## WORK ITEM
A word-for-word copy of the data, pictures excluded, is what this task asks for.

## DATASET EXTRACT
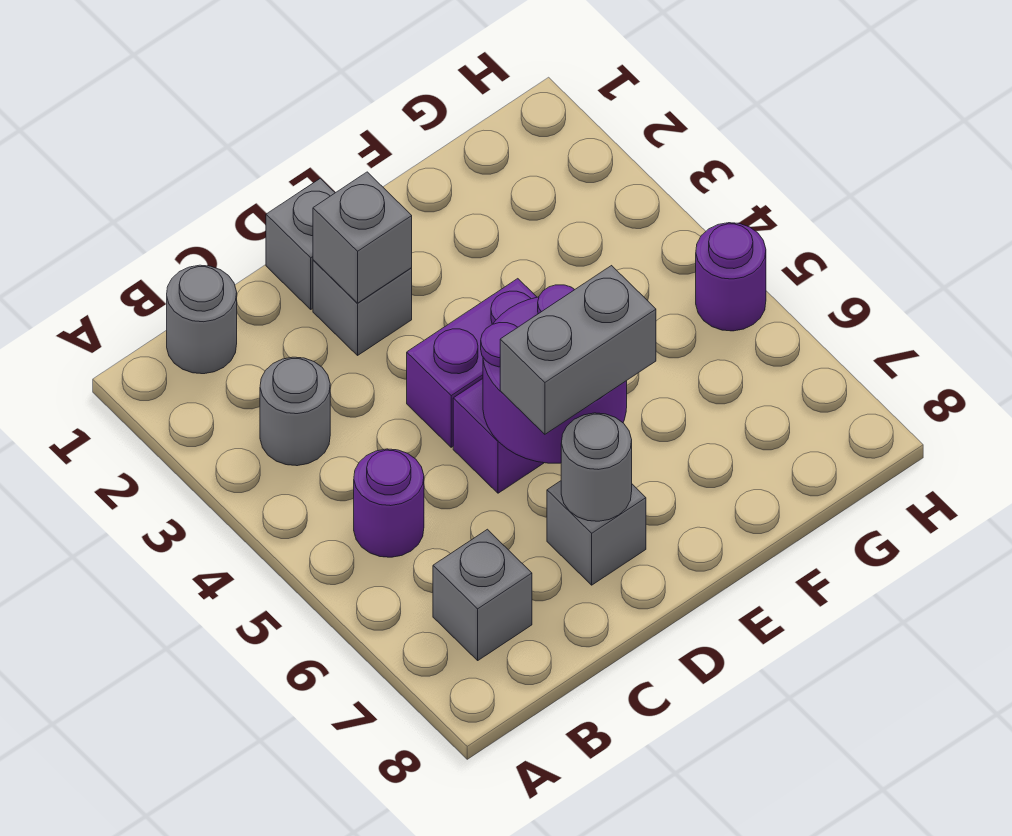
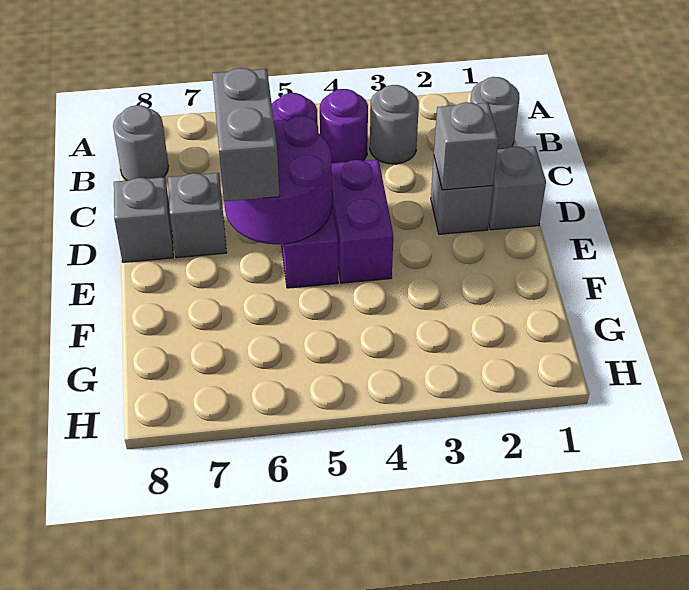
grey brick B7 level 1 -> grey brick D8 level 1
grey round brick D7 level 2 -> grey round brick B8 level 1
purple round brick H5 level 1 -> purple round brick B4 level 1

## EXERCISE RESPONSE
grey brick B7 level 1 -> grey brick D8 level 1
grey round brick D7 level 2 -> grey round brick B8 level 1
purple round brick H5 level 1 -> purple round brick B4 level 1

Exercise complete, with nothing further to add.